[Change listing data]
┄┄┄┄┄┄
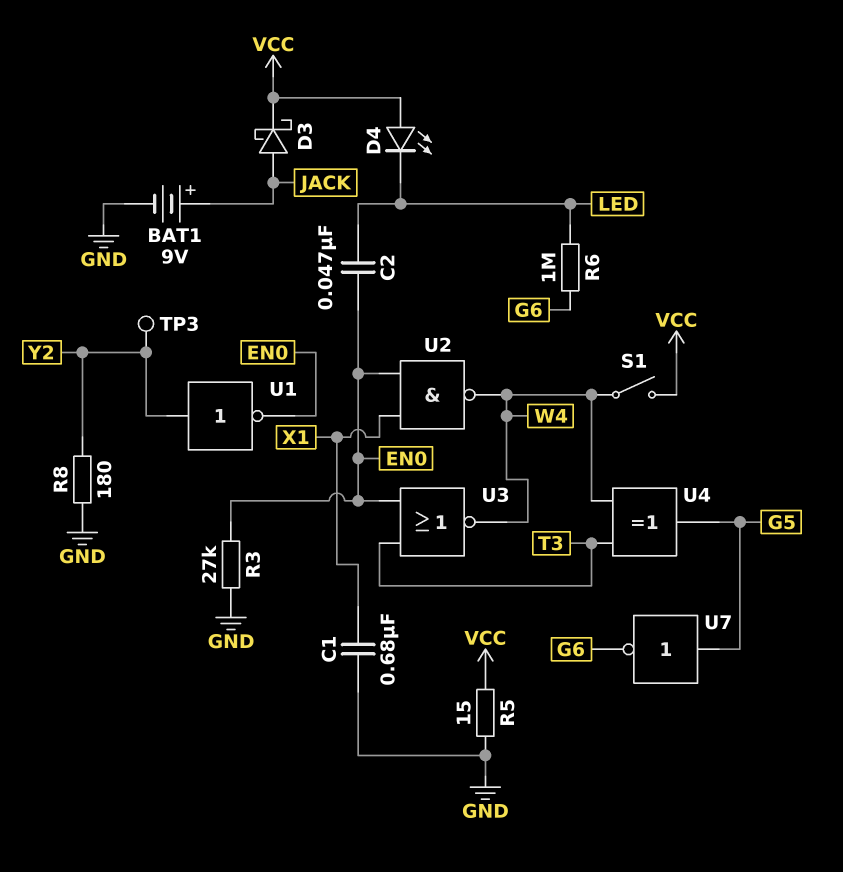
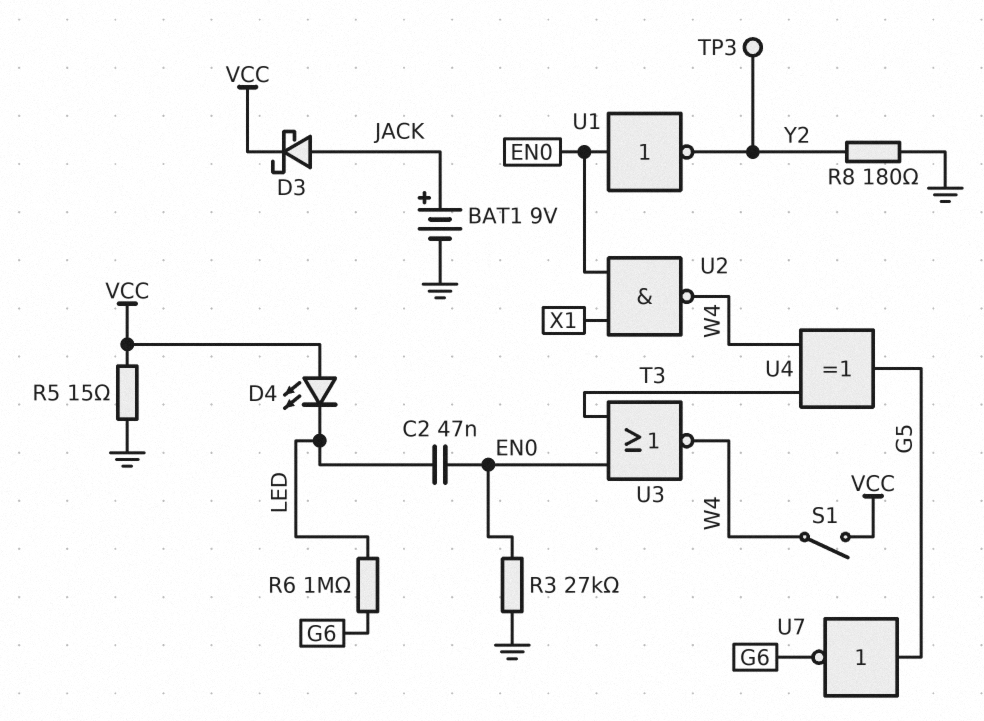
C1: 680nF (GND, X1) -> none
U1: NOT (in Y2, out EN0) -> NOT (in EN0, out Y2)

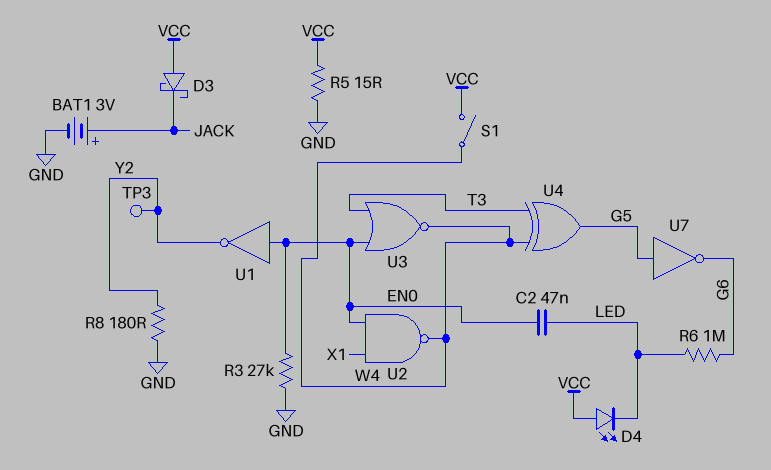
BAT1: 9V (plus JACK, minus GND) -> 3V (plus JACK, minus GND)
D3: schottky (A JACK, K VCC) -> schottky (A VCC, K JACK)

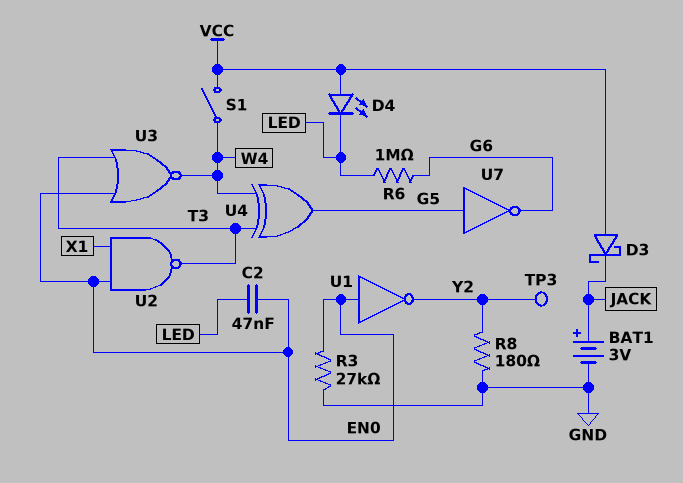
R5: 15 (GND, VCC) -> none
U2: NAND (in EN0, in X1, out W4) -> NAND (in EN0, in X1, out T3)

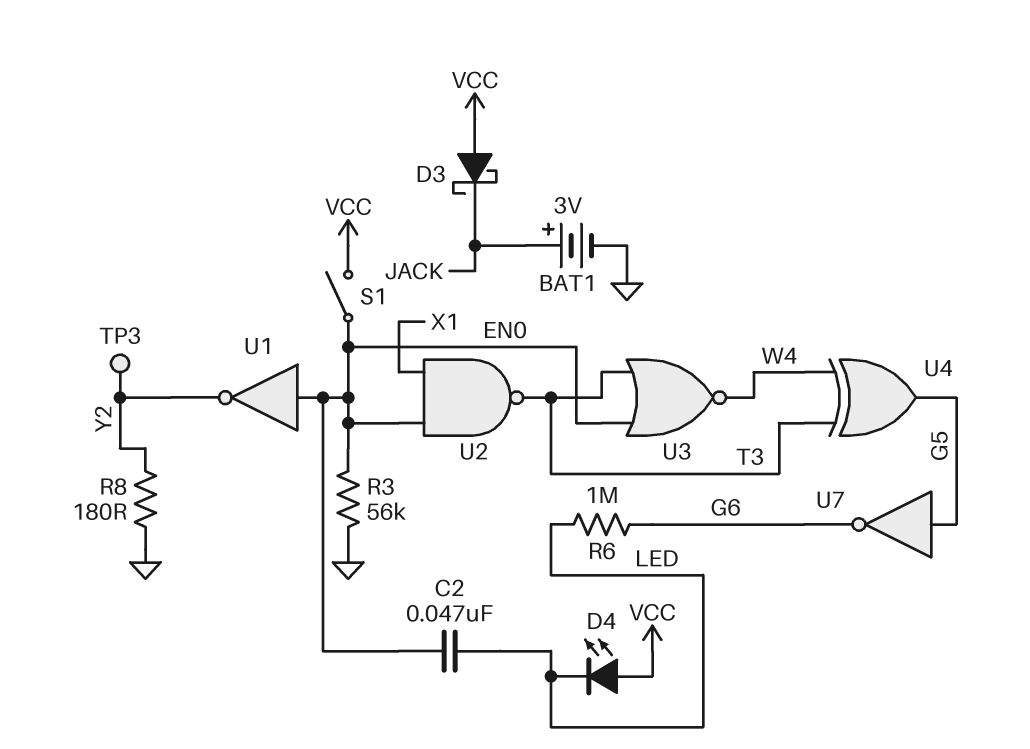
R3: 27k (EN0, GND) -> 56k (EN0, GND)
S1: switch (VCC, W4) -> switch (EN0, VCC)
┄┄┄┄┄┄
§ WHAT YOU SHOULD DO: Beginning with the line with "R5: 15 (GND, VCC) -> none", repeat the entries above exactly, up to and including the last line, leaving out pictures.

§ ANSWER AREA:
R5: 15 (GND, VCC) -> none
U2: NAND (in EN0, in X1, out W4) -> NAND (in EN0, in X1, out T3)

R3: 27k (EN0, GND) -> 56k (EN0, GND)
S1: switch (VCC, W4) -> switch (EN0, VCC)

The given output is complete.